Exercise directions> Could you return only the lines that run from the line with "MIC pin OUT: A1 -> B1" through the final line of the data, exactly as they stand?

--- START ---

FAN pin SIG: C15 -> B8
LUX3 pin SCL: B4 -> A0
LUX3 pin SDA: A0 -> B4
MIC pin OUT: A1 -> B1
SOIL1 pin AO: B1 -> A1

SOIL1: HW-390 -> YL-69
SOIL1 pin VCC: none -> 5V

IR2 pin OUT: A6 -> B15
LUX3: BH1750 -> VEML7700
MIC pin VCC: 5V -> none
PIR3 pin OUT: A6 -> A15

--- END ---

Written response>
MIC pin OUT: A1 -> B1
SOIL1 pin AO: B1 -> A1

SOIL1: HW-390 -> YL-69
SOIL1 pin VCC: none -> 5V

IR2 pin OUT: A6 -> B15
LUX3: BH1750 -> VEML7700
MIC pin VCC: 5V -> none
PIR3 pin OUT: A6 -> A15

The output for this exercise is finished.